Start of Records for this exercise
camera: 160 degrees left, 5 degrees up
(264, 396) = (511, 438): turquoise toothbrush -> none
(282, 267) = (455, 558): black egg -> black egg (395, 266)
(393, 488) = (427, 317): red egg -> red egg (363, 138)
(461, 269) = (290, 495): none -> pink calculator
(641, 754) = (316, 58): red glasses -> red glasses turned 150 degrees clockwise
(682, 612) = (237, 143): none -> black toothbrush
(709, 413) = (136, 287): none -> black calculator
End of Records for this exercise
Start of Records for this exercise
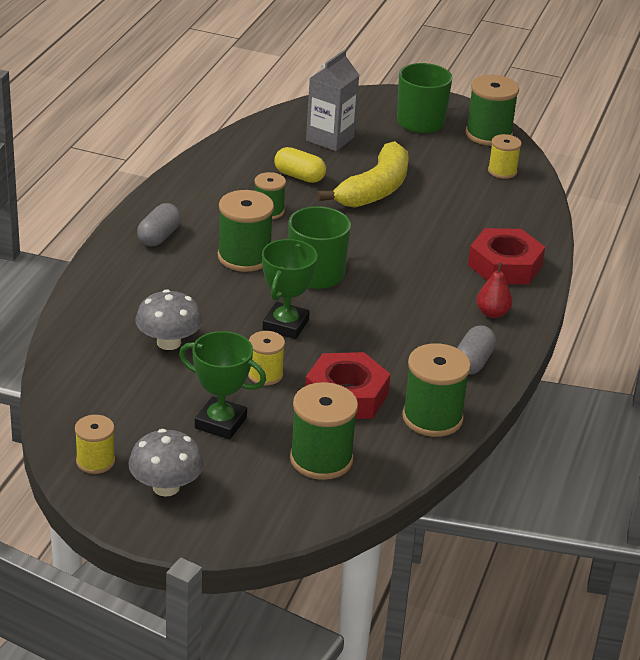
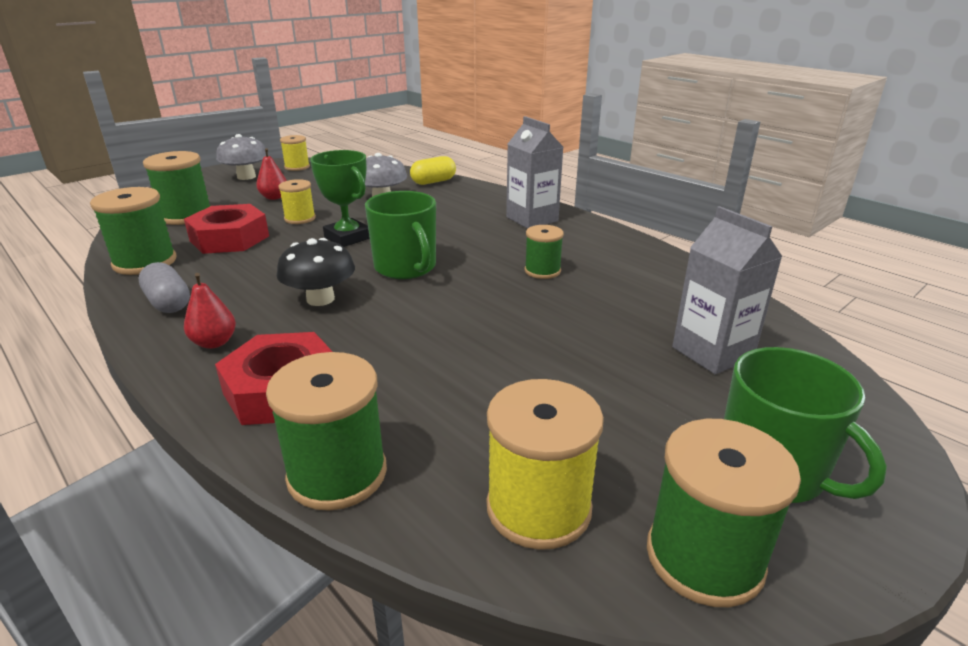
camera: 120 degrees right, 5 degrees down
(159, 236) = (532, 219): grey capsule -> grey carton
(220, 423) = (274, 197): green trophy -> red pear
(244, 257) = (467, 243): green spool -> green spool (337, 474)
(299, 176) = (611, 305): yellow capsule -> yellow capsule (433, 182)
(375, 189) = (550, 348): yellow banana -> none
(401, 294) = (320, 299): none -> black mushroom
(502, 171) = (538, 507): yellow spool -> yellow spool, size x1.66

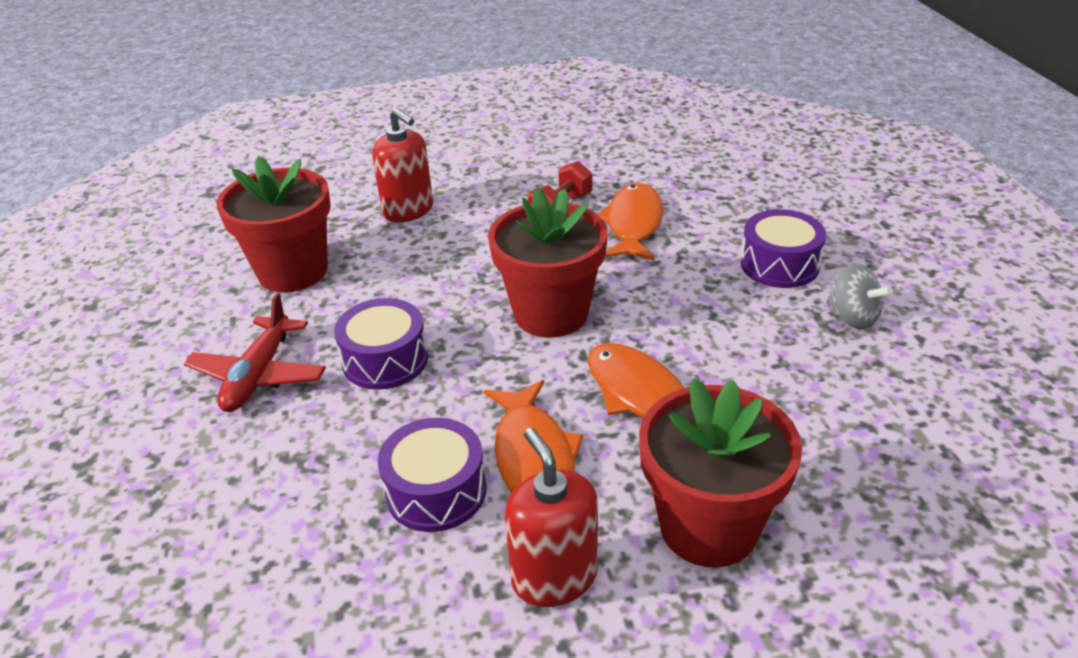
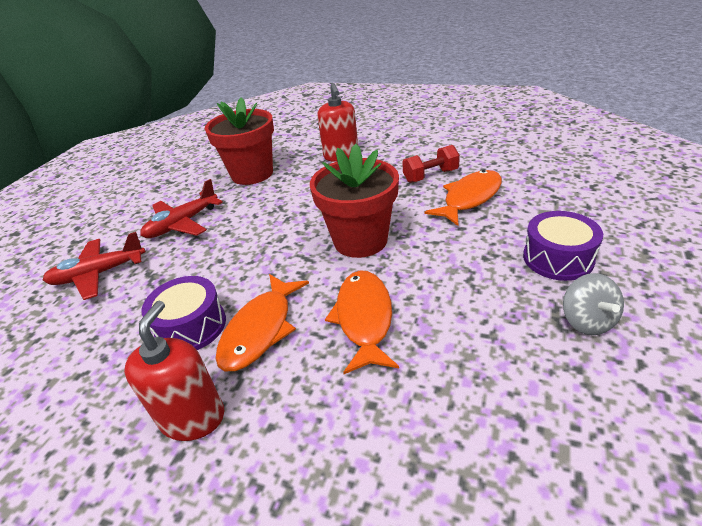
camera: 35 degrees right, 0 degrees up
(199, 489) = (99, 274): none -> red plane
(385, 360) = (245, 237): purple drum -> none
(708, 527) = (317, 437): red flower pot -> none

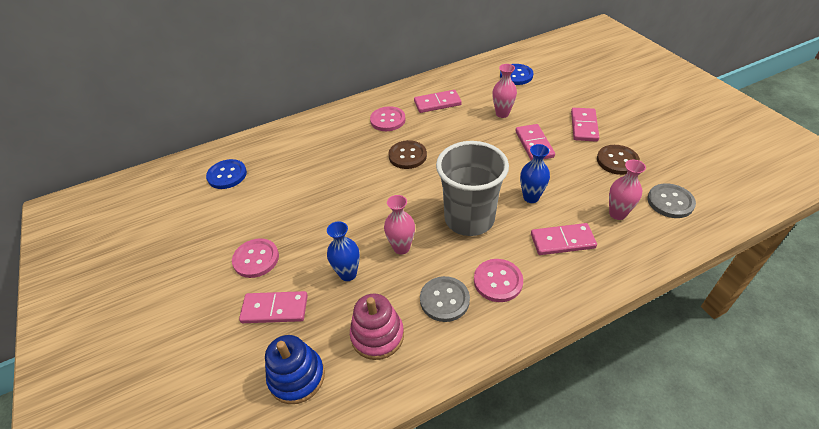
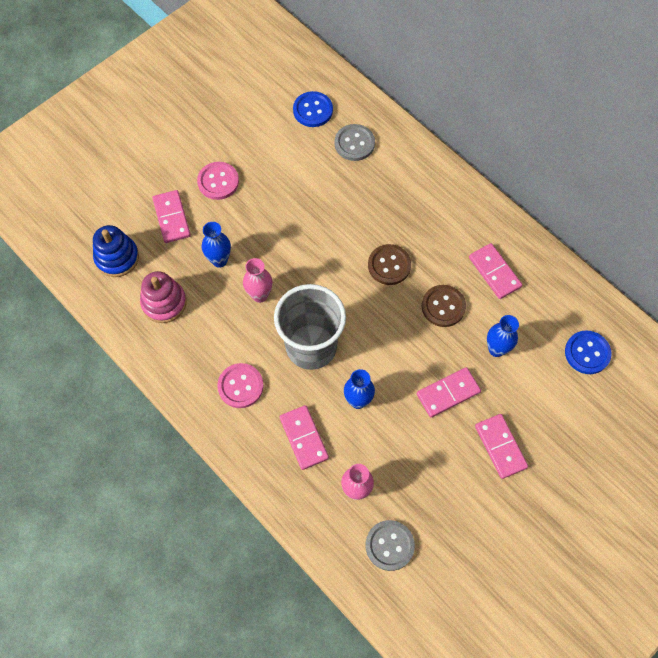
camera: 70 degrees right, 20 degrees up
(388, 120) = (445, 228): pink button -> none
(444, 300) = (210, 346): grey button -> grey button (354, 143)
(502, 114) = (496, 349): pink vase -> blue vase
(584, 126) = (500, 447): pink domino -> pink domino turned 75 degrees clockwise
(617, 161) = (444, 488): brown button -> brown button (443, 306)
End of Records for this exercise
**Your assignment**:
Copy exactly, without pictures, the lines above from the one with "(401, 294) = (320, 299): none" down to the one with "(617, 161) = (444, 488): brown", inclusive.

**Answer for this exercise**:
(401, 294) = (320, 299): none -> black mushroom
(502, 171) = (538, 507): yellow spool -> yellow spool, size x1.66

camera: 35 degrees right, 0 degrees up
(199, 489) = (99, 274): none -> red plane
(385, 360) = (245, 237): purple drum -> none
(708, 527) = (317, 437): red flower pot -> none

camera: 70 degrees right, 20 degrees up
(388, 120) = (445, 228): pink button -> none
(444, 300) = (210, 346): grey button -> grey button (354, 143)
(502, 114) = (496, 349): pink vase -> blue vase
(584, 126) = (500, 447): pink domino -> pink domino turned 75 degrees clockwise
(617, 161) = (444, 488): brown button -> brown button (443, 306)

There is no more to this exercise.